Task instructions
From the entries that follow, reproduce exactly and only the lines from the line with "(660, 249) = (686, 450): brown" to the line with "(316, 147) = (206, 274): black", endpoints included.

Record extracts
────────────────────
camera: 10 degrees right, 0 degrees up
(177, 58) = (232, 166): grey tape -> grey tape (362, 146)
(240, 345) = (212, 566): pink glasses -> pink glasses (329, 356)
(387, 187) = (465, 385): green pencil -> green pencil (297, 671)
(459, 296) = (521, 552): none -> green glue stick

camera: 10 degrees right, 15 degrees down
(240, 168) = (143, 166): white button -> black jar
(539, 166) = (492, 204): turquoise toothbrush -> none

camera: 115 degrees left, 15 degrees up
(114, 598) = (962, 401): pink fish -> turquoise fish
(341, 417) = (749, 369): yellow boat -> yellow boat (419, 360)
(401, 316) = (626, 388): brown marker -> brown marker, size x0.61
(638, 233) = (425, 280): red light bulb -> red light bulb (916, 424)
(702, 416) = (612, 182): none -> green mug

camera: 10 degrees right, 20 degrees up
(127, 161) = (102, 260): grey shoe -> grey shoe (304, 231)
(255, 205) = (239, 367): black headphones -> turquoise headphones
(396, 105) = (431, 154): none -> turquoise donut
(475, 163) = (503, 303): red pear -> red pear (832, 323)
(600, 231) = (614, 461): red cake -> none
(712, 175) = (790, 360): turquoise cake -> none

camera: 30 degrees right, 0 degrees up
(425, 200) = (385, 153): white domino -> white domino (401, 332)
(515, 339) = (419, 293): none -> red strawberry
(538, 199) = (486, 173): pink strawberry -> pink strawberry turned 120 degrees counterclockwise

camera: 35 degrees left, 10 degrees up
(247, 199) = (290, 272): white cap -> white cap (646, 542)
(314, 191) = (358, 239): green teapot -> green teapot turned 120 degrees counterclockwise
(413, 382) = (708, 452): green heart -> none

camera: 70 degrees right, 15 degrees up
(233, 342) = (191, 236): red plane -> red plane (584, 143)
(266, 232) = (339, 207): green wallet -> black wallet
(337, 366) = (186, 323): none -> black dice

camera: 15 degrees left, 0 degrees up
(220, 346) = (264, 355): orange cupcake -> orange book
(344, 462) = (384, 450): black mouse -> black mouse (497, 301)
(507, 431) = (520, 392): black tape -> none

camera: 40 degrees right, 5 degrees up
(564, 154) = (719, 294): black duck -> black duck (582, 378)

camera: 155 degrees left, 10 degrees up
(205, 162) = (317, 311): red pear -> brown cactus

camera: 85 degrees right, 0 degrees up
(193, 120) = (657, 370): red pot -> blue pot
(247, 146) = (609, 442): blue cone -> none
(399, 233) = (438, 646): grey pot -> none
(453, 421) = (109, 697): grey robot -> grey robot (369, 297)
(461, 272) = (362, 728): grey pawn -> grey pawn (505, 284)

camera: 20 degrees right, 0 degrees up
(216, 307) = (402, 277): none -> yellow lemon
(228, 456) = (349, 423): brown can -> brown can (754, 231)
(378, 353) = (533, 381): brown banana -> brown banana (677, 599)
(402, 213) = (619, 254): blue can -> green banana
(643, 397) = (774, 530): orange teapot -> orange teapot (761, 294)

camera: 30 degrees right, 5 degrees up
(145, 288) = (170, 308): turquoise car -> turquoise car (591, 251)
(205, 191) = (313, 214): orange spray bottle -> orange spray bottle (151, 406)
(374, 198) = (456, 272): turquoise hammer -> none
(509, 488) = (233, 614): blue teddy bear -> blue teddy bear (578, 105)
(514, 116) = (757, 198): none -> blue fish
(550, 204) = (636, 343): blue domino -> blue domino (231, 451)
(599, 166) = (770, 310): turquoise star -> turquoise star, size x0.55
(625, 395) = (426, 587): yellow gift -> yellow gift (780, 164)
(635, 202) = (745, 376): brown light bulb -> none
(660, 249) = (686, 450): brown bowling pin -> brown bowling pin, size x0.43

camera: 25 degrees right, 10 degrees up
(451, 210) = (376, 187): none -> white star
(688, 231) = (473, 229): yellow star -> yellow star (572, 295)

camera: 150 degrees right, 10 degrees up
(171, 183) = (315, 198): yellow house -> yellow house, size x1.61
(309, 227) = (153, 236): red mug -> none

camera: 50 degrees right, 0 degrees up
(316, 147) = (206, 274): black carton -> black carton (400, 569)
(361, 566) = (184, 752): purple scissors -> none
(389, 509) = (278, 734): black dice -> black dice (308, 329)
────────────────────
Task answer
(660, 249) = (686, 450): brown bowling pin -> brown bowling pin, size x0.43

camera: 25 degrees right, 10 degrees up
(451, 210) = (376, 187): none -> white star
(688, 231) = (473, 229): yellow star -> yellow star (572, 295)

camera: 150 degrees right, 10 degrees up
(171, 183) = (315, 198): yellow house -> yellow house, size x1.61
(309, 227) = (153, 236): red mug -> none

camera: 50 degrees right, 0 degrees up
(316, 147) = (206, 274): black carton -> black carton (400, 569)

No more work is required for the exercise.